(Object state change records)
........

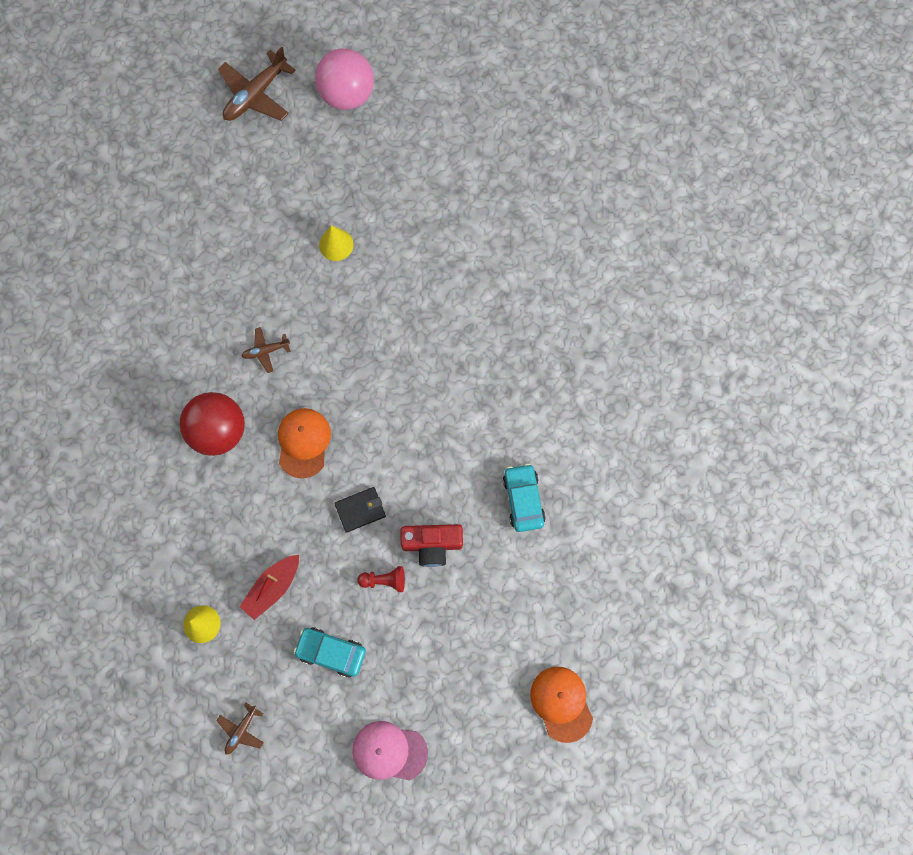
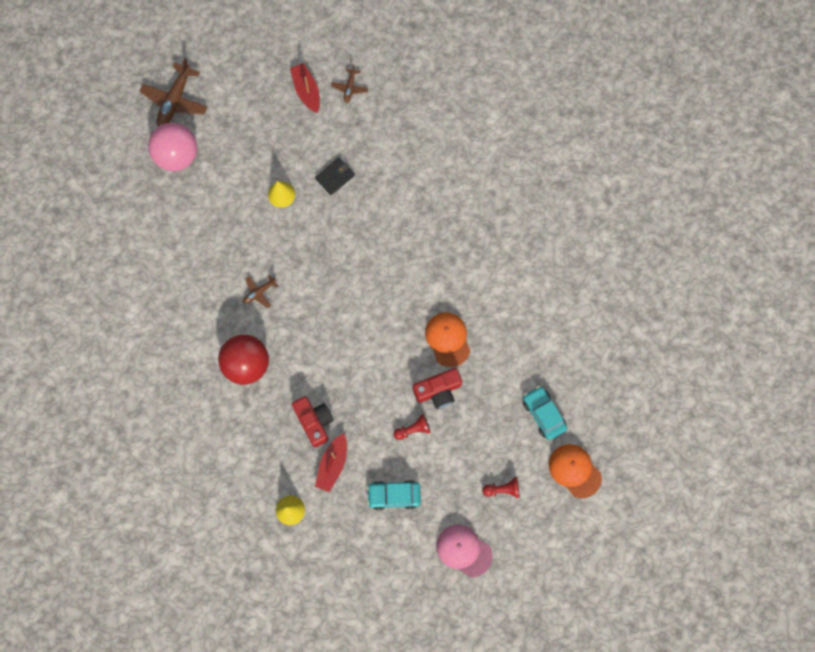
camera: 20 degrees left, 0 degrees up
(241, 730) = (350, 575): brown plane -> brown plane (350, 88)
(271, 528) = (314, 421): none -> red camera
(303, 442) = (314, 350): orange cap -> orange cap (447, 339)
(347, 94) = (245, 77): pink ball -> pink ball (177, 156)
(360, 510) = (376, 385): black wallet -> black wallet (335, 177)
(389, 751) = (464, 550): pink cap -> pink cap turned 45 degrees clockwise
(412, 134) = (306, 91): none -> red boat
(464, 694) = (502, 489): none -> red pawn
(523, 499) = (492, 334): turquoise car -> turquoise car (543, 414)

........

> [Your instructions]: Each line from the one that includes "(464, 694) = (502, 489): none -> red pawn" down to the close of the records above is to be given again exactly, and no other line is to appear.

> [Your solution]:
(464, 694) = (502, 489): none -> red pawn
(523, 499) = (492, 334): turquoise car -> turquoise car (543, 414)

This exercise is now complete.